=== EXERCISE BRIEF ===
All that is needed is every line of the listing below that has "gâteau".

=== PROVIDED DATA ===

>>>

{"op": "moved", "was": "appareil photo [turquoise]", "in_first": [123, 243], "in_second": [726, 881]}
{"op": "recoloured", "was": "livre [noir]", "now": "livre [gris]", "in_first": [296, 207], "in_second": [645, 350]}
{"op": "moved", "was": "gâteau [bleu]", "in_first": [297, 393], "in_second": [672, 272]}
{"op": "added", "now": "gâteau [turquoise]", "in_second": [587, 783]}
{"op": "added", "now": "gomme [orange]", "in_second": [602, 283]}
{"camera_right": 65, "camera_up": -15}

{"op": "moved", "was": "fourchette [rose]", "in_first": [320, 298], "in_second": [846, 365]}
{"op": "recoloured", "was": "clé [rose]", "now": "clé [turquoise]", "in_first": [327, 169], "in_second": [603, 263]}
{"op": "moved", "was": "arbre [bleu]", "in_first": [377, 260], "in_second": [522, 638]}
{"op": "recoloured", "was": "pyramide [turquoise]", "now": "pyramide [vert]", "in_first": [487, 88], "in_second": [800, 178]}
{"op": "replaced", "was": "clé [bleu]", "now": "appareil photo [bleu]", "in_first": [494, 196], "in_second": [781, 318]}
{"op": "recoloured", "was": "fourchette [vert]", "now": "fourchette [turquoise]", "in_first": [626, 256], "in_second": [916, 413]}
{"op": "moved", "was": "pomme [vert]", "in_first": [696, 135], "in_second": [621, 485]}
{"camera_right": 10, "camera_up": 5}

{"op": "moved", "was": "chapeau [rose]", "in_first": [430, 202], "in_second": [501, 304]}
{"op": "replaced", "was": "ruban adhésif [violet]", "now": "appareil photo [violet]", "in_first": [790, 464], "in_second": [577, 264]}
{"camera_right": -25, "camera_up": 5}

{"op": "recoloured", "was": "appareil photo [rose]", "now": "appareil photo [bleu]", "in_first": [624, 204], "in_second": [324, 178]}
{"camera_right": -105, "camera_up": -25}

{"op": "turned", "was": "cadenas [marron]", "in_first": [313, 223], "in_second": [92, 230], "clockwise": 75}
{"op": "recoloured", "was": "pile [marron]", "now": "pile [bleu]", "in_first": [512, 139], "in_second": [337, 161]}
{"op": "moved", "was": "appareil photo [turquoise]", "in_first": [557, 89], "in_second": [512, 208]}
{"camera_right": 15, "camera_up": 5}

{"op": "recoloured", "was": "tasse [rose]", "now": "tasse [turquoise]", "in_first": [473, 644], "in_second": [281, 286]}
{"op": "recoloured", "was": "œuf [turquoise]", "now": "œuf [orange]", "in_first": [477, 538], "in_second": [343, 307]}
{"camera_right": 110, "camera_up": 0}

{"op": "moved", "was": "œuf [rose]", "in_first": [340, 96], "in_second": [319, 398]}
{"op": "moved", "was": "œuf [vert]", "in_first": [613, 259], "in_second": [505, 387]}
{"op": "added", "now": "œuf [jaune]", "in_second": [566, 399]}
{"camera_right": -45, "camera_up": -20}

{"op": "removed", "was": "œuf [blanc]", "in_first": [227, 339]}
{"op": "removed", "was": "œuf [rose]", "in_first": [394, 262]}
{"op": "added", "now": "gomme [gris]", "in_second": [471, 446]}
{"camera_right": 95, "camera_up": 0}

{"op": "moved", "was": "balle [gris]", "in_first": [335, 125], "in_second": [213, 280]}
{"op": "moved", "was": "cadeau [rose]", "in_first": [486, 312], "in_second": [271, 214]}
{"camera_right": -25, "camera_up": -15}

<<<

=== TASK SOLUTION ===
{"op": "moved", "was": "gâteau [bleu]", "in_first": [297, 393], "in_second": [672, 272]}
{"op": "added", "now": "gâteau [turquoise]", "in_second": [587, 783]}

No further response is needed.